§ WHAT YOU ARE ASKED TO DO: The expected output is exactly the lines below, starting at the line with "[607,457,723,587]" and ending at the line with "[401,315,483,400]", both included; no other line belongs in it.

§ RECORDS FOR PROCESSING:
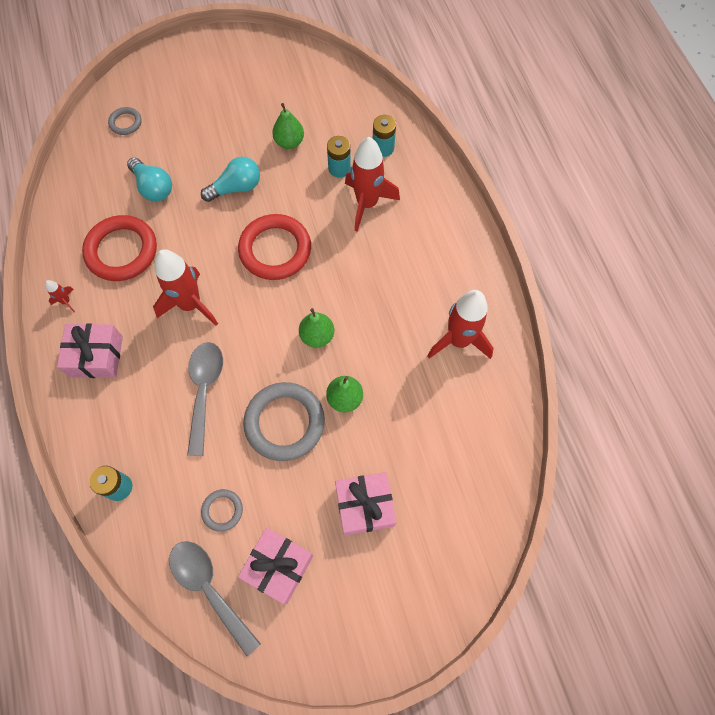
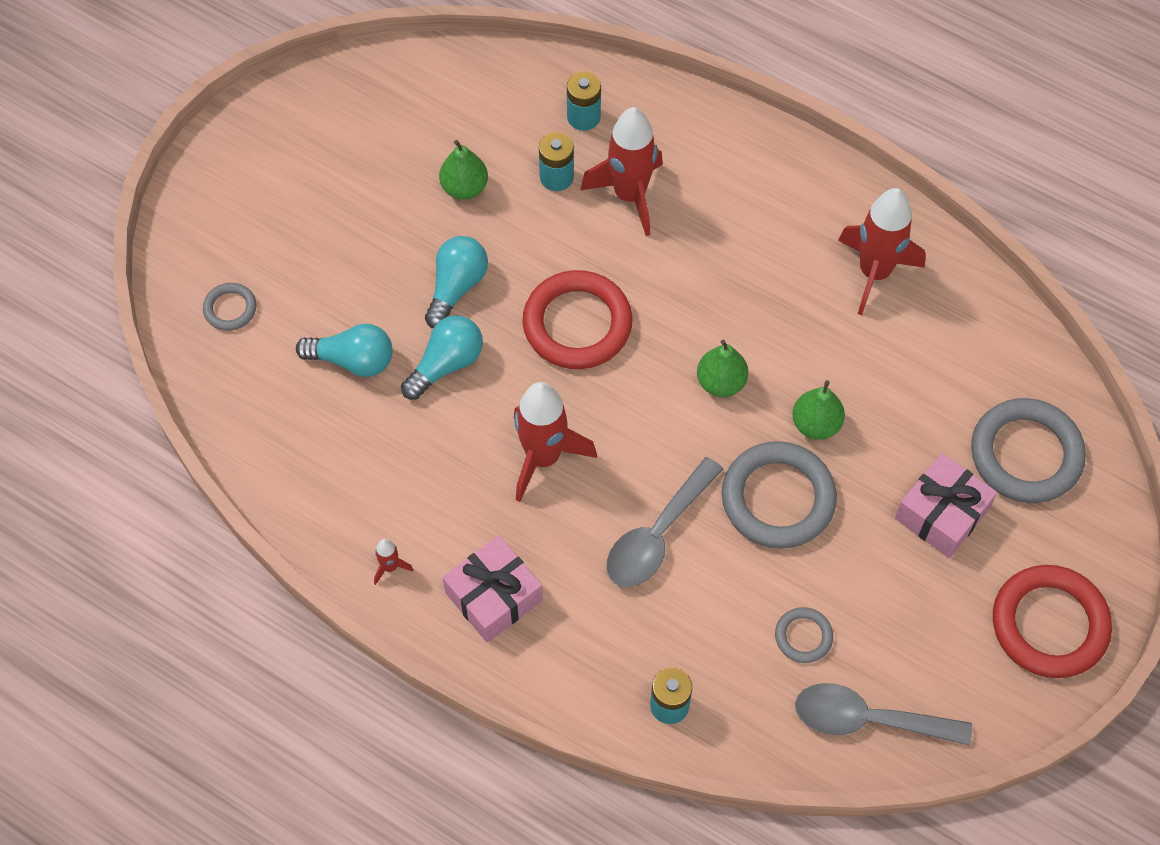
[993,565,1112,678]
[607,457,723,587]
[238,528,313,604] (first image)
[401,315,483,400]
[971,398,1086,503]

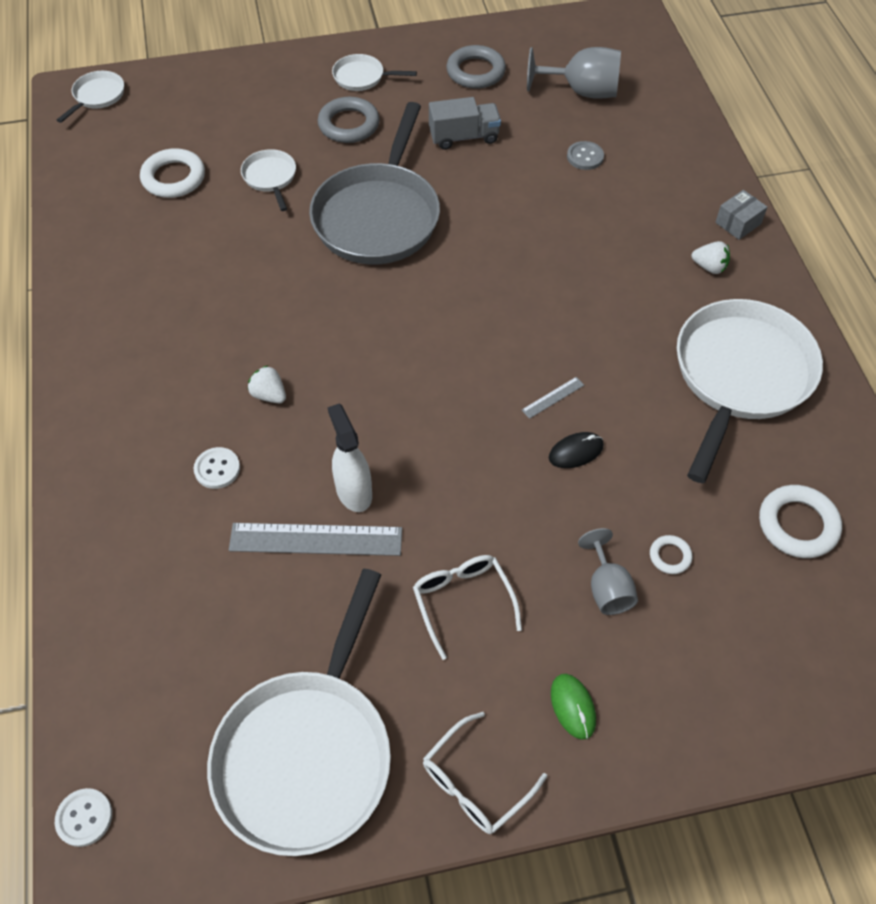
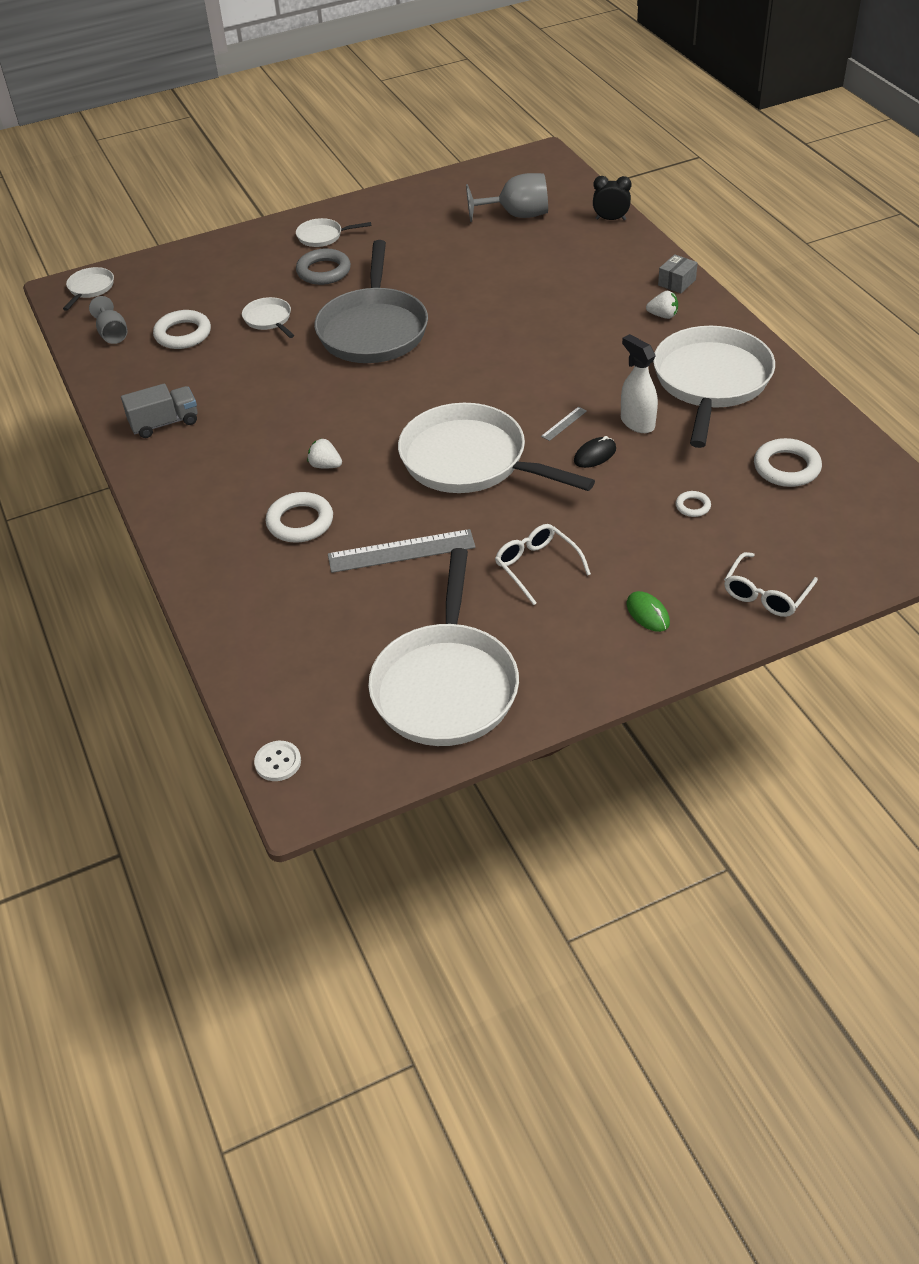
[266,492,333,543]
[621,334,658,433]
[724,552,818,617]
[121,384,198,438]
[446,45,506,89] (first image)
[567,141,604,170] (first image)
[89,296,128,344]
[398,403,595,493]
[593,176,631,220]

==

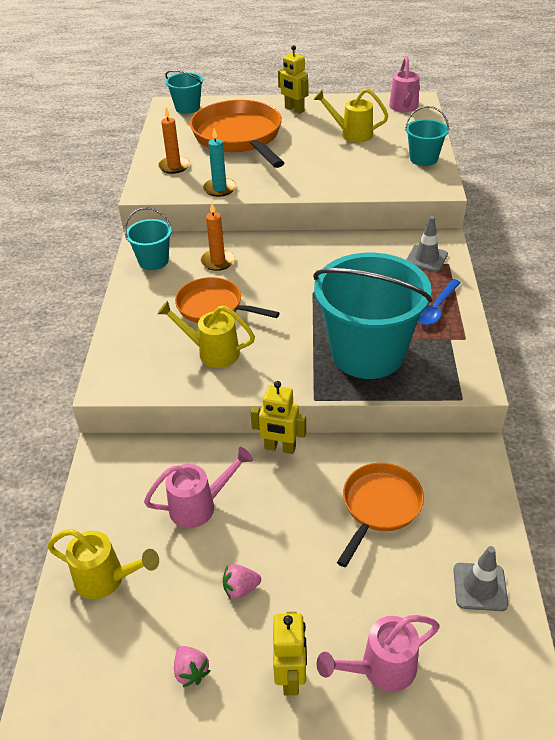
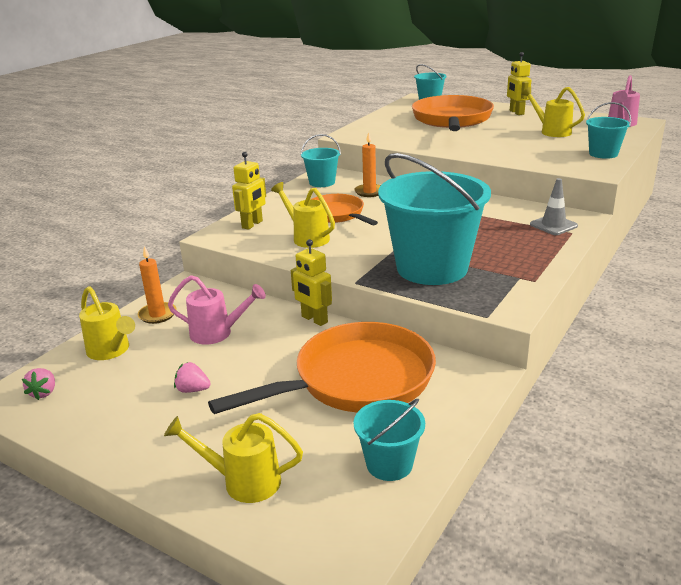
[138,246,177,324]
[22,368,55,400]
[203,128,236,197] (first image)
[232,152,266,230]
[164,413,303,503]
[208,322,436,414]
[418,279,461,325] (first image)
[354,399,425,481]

§ SOLVED PROBLEM:
[607,457,723,587]
[238,528,313,604] (first image)
[401,315,483,400]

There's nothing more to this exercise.